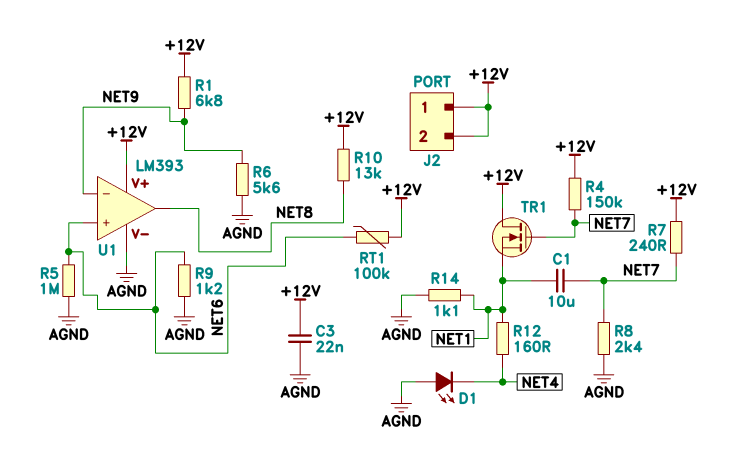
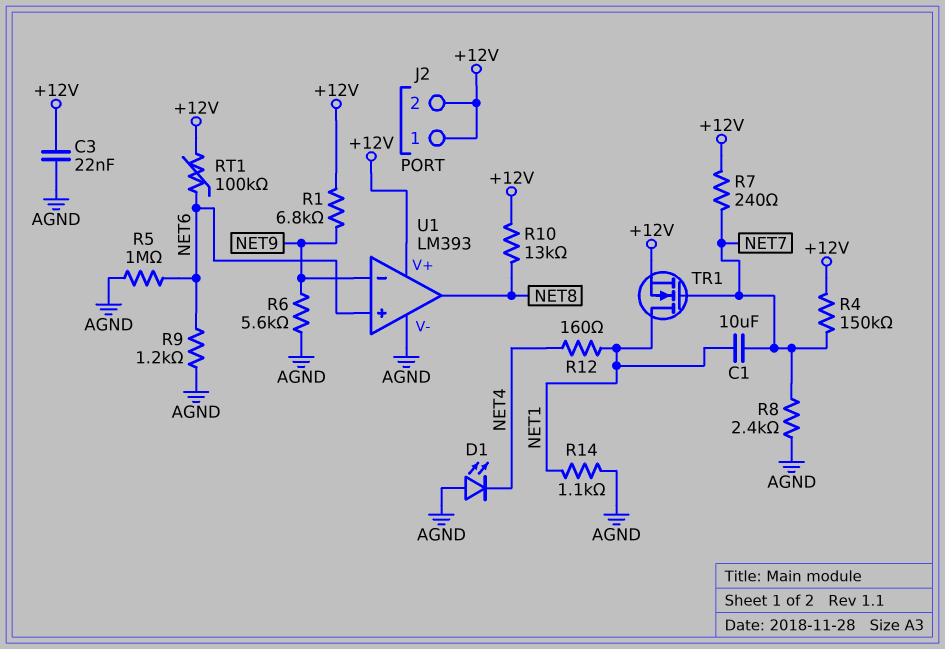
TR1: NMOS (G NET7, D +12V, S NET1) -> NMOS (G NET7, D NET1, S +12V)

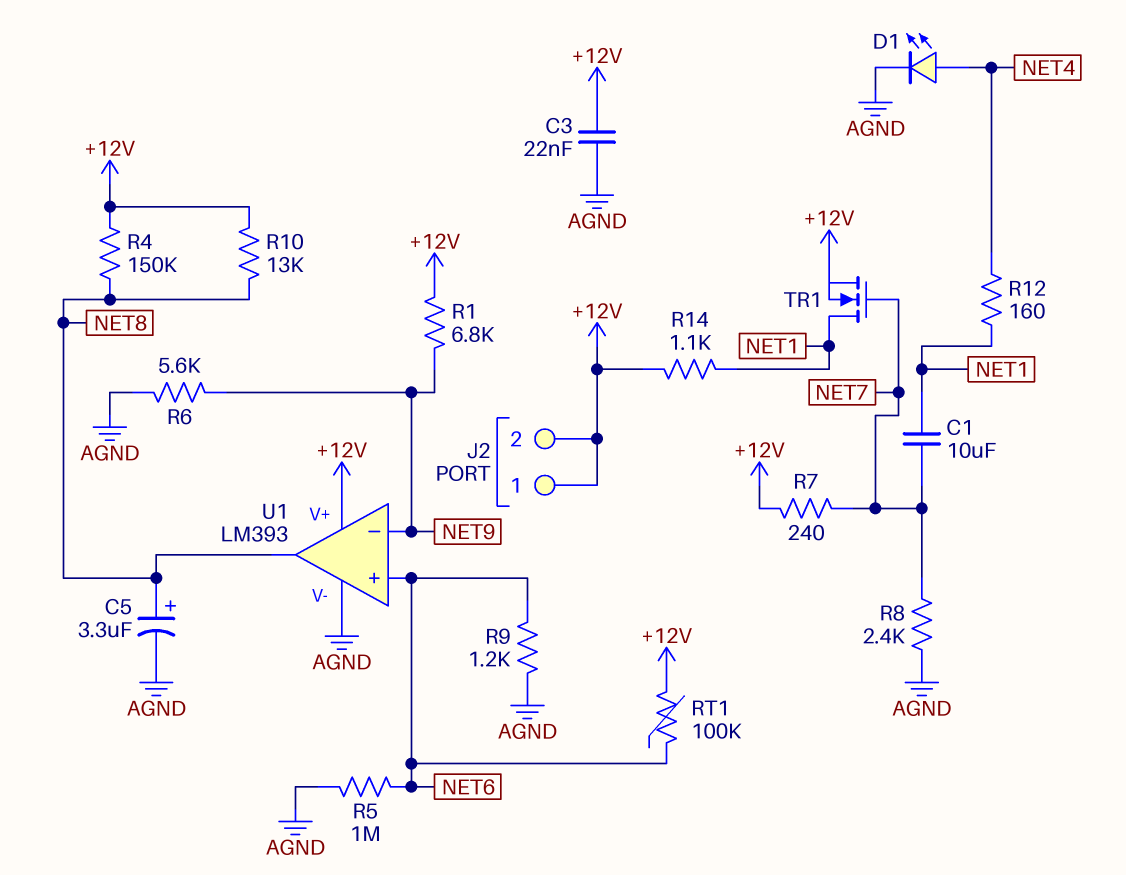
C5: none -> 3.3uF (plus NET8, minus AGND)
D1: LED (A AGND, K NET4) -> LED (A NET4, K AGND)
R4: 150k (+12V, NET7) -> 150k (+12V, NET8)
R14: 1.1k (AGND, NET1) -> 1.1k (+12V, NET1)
...
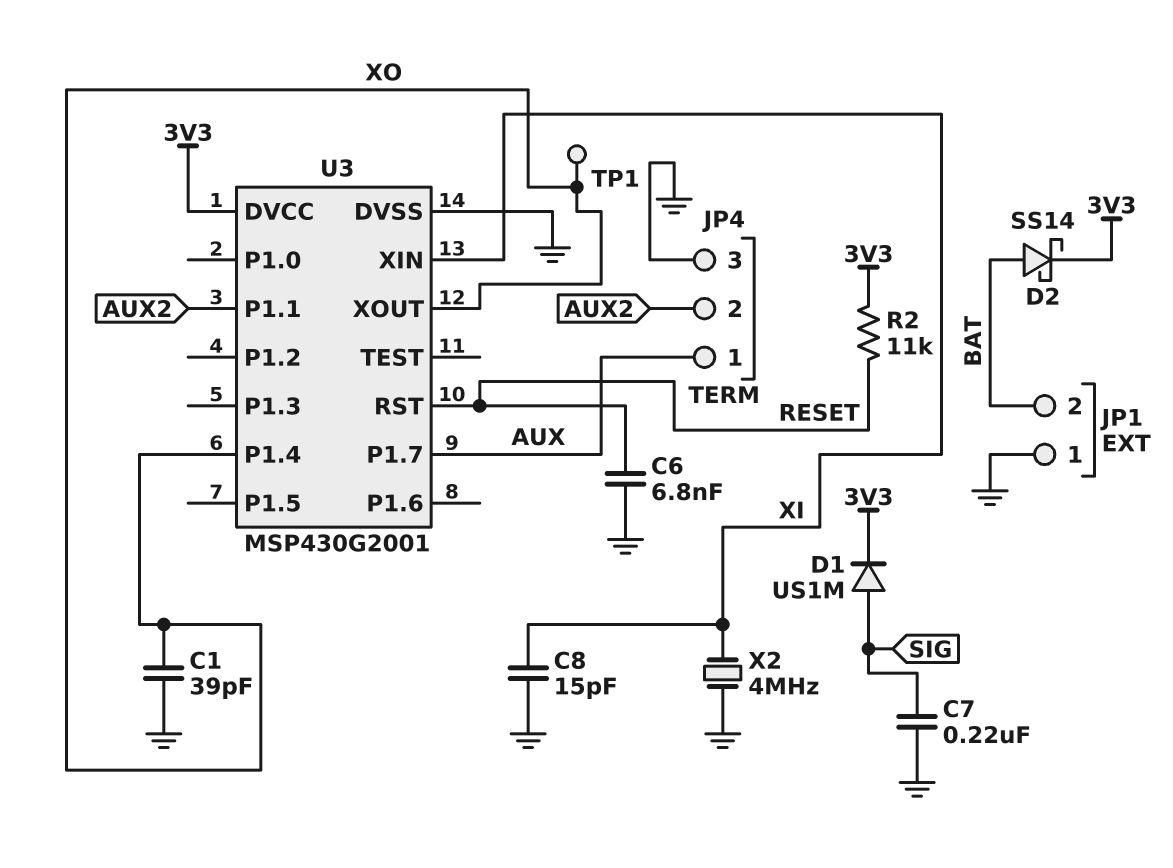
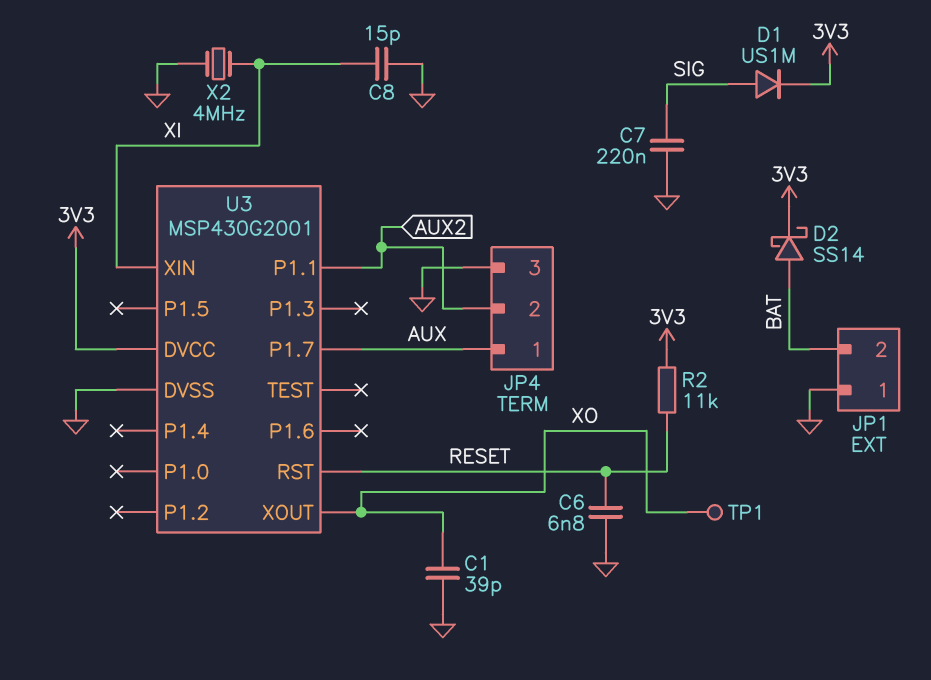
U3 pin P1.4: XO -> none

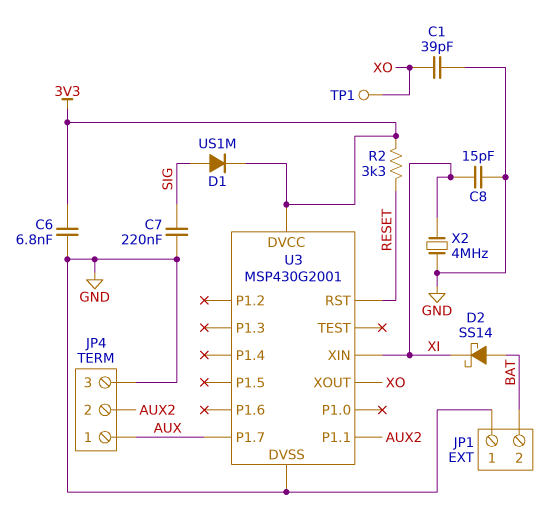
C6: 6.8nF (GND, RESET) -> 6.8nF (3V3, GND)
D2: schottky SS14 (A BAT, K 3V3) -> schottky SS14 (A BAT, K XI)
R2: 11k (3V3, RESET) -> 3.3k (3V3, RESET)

• _DESCRIPTION OF THE TASK_
The answer must consist of every line above that contains the word "none".

• _EXERCISE SOLUTION_
C5: none -> 3.3uF (plus NET8, minus AGND)
U3 pin P1.4: XO -> none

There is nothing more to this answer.